== About this exercise ==
Use the entries below and reproduce exactly the lines from the one containing "C10: 2.2uF (plus" down to the one containing "R21: 18k (GND, VTH3) -> 18k (CMP3, VTH3)", both of them included.

== Records shown ==
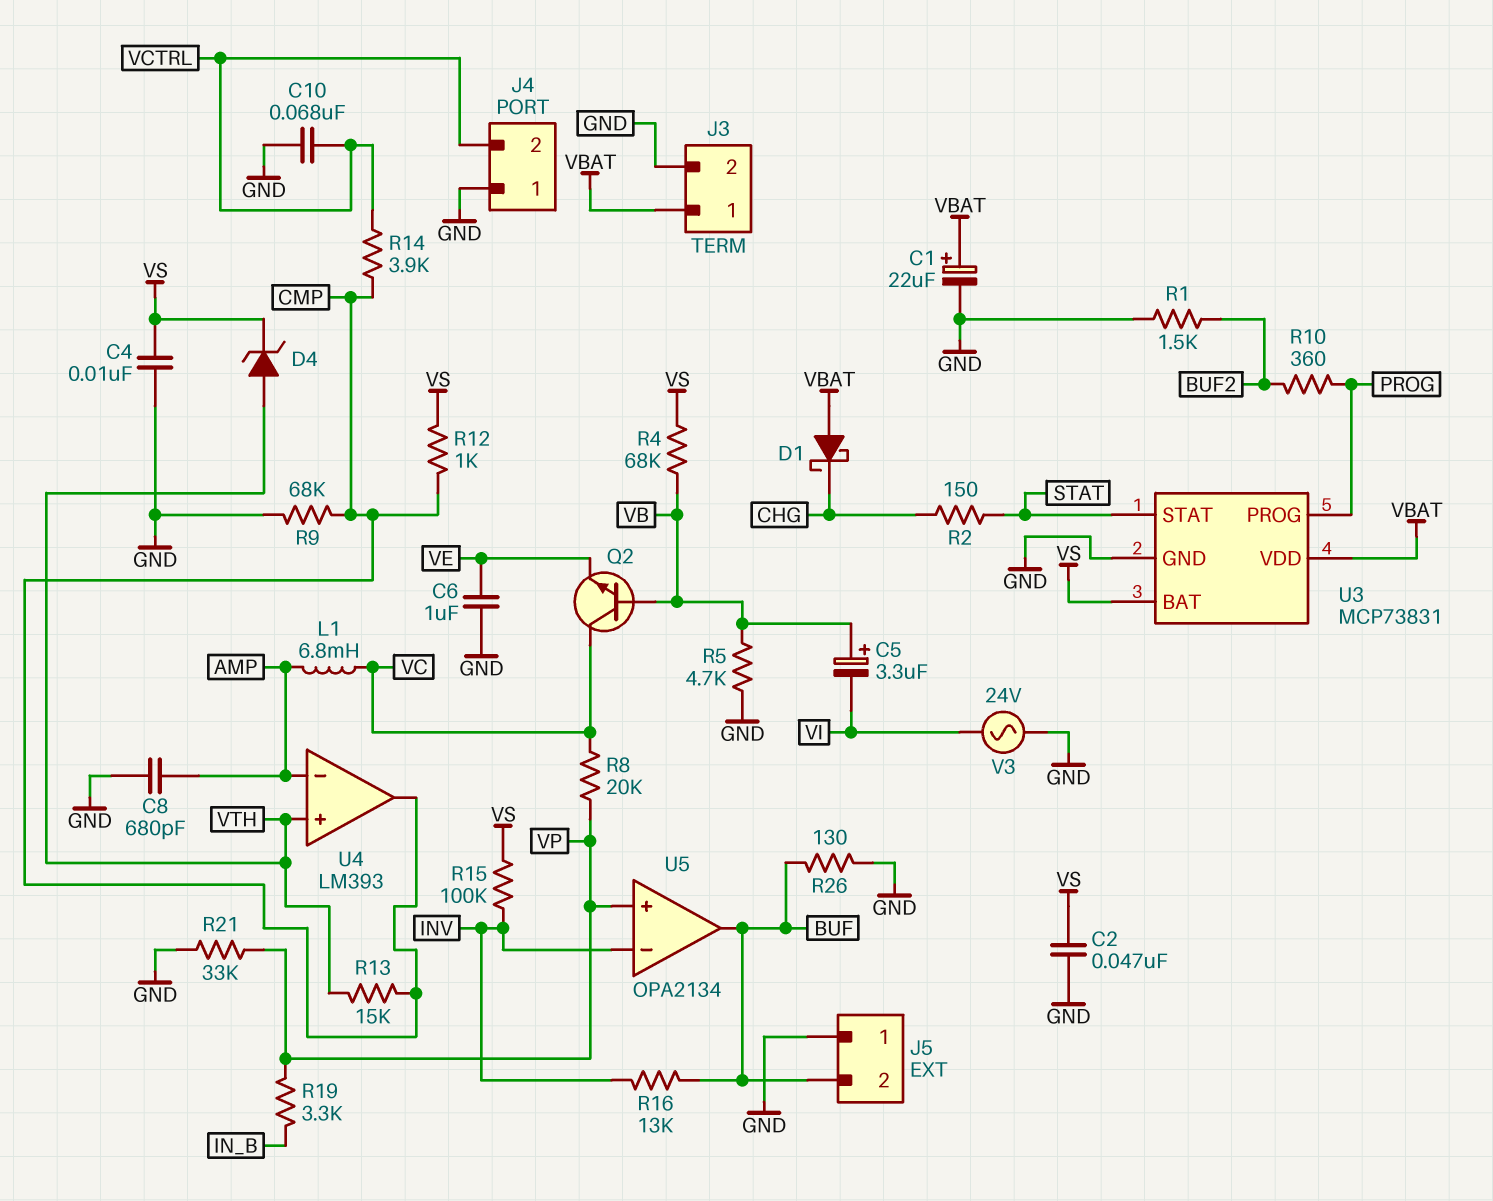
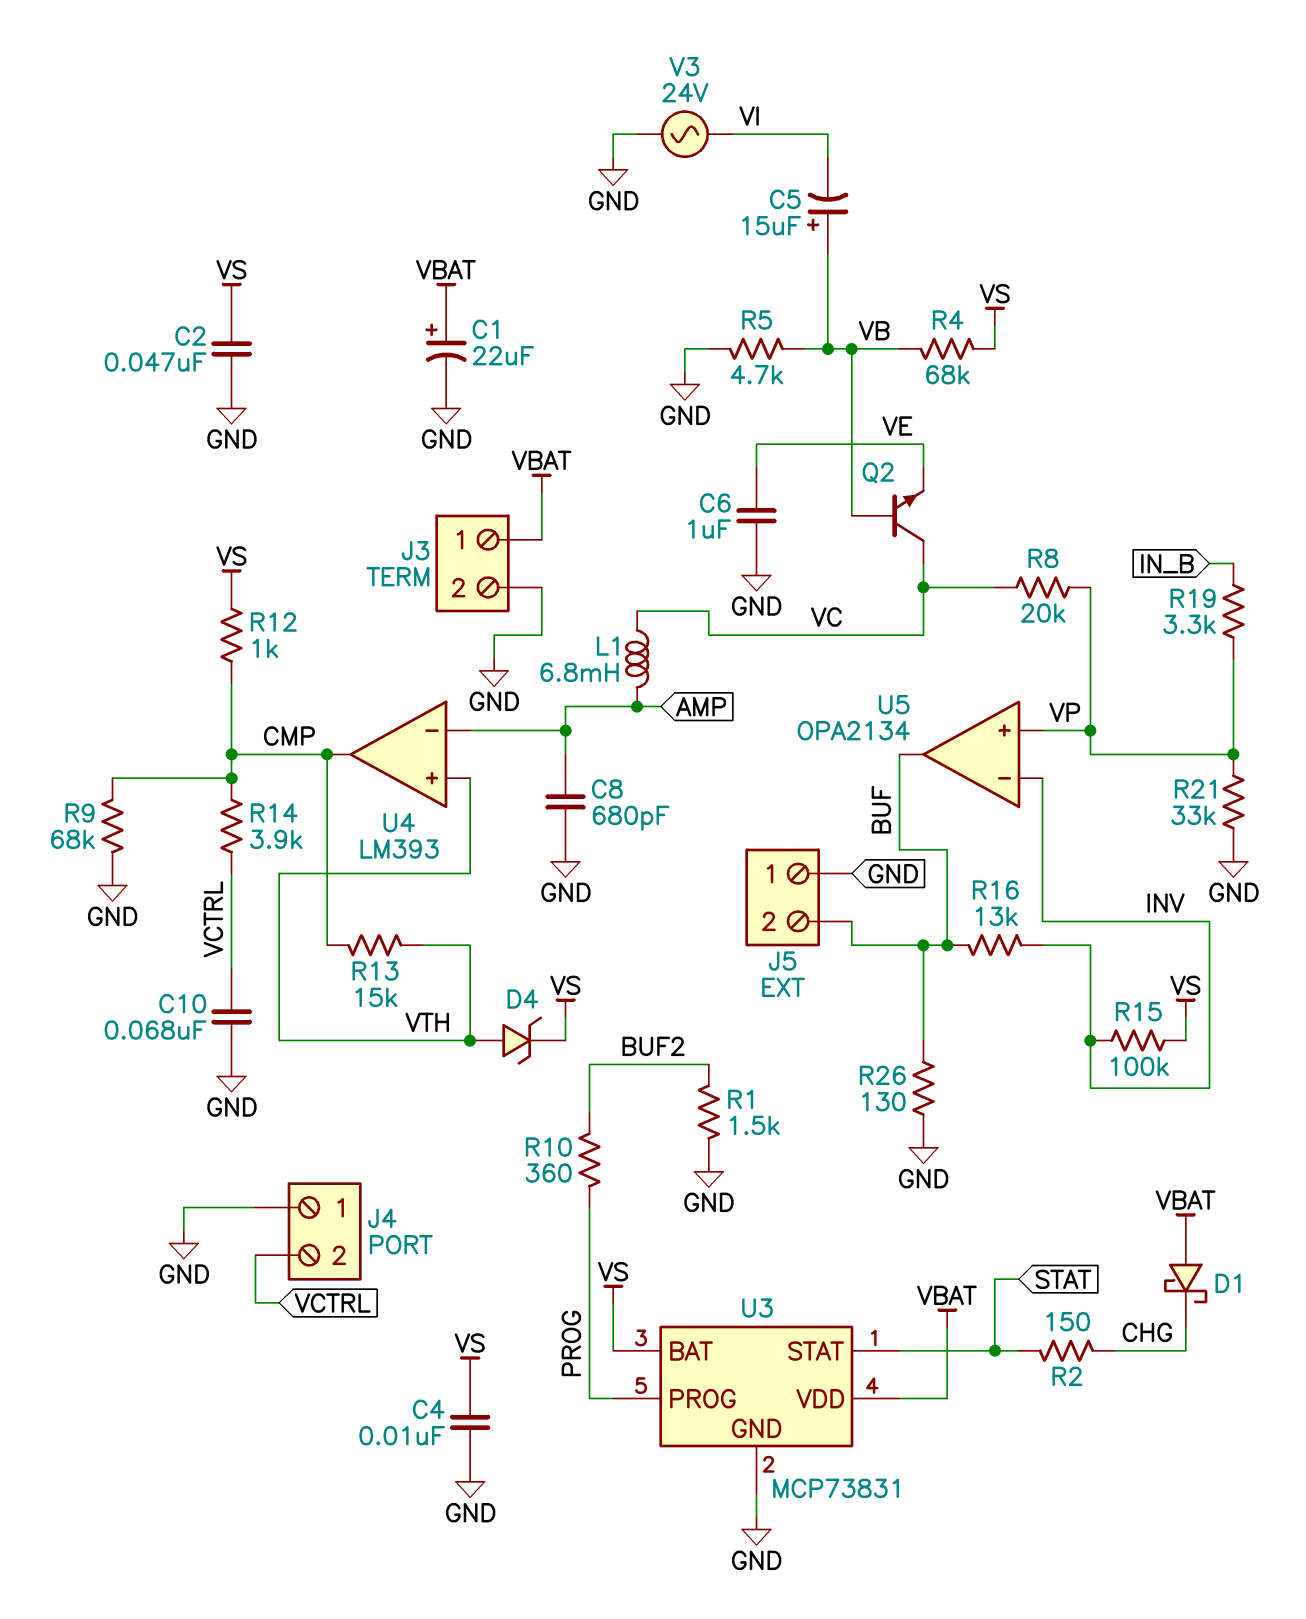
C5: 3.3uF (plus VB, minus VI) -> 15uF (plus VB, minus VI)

---

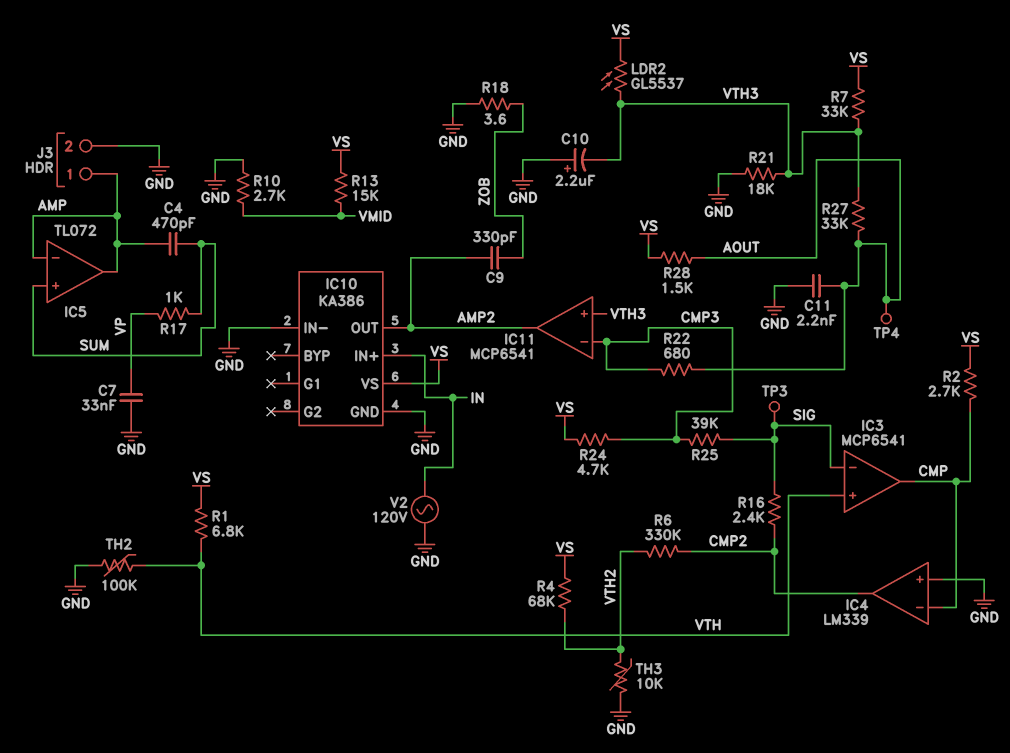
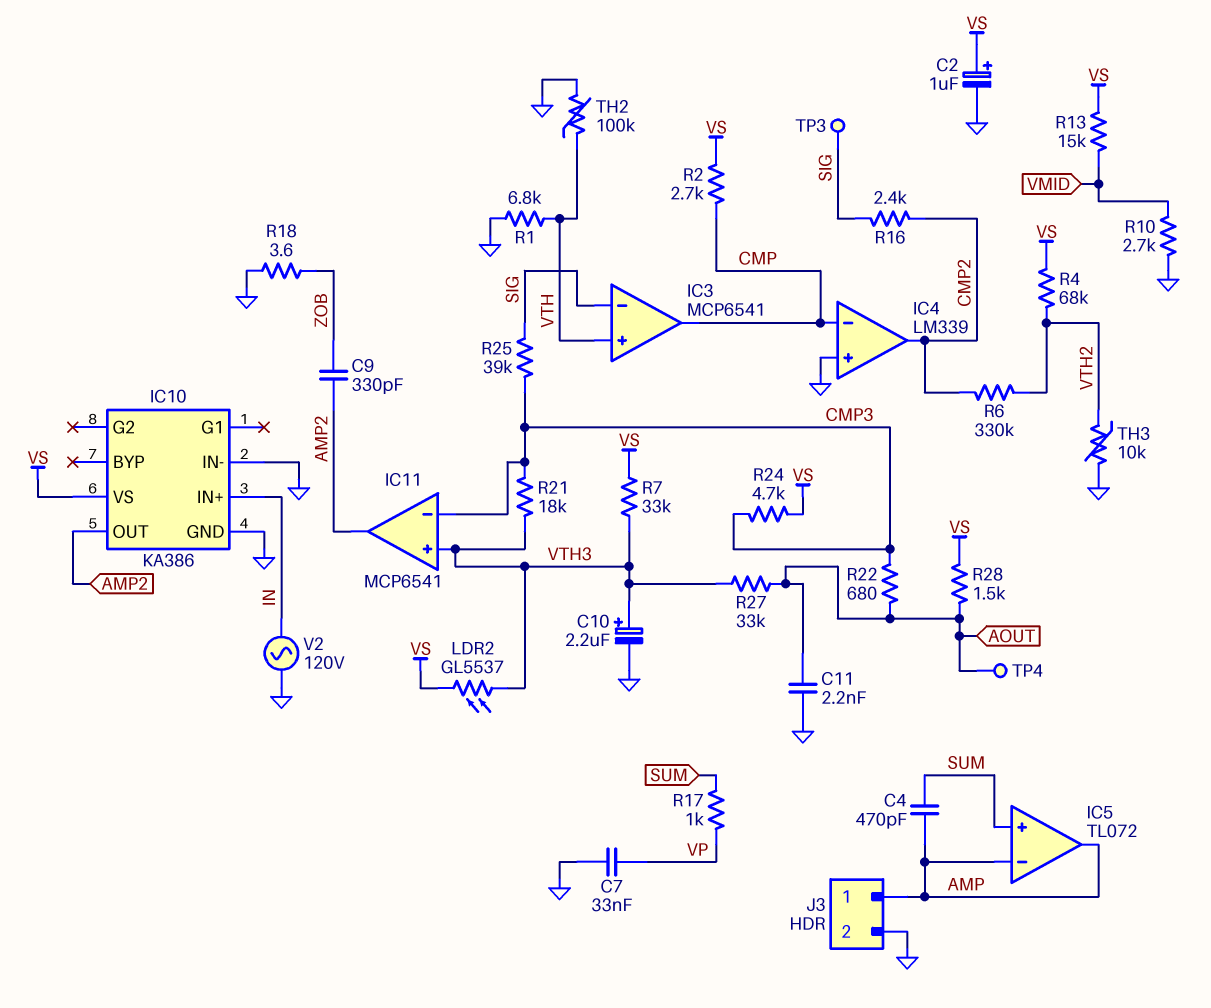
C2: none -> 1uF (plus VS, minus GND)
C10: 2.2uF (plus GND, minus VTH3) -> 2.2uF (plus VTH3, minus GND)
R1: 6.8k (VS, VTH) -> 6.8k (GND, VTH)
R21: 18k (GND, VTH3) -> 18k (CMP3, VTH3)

== Exercise result ==
C10: 2.2uF (plus GND, minus VTH3) -> 2.2uF (plus VTH3, minus GND)
R1: 6.8k (VS, VTH) -> 6.8k (GND, VTH)
R21: 18k (GND, VTH3) -> 18k (CMP3, VTH3)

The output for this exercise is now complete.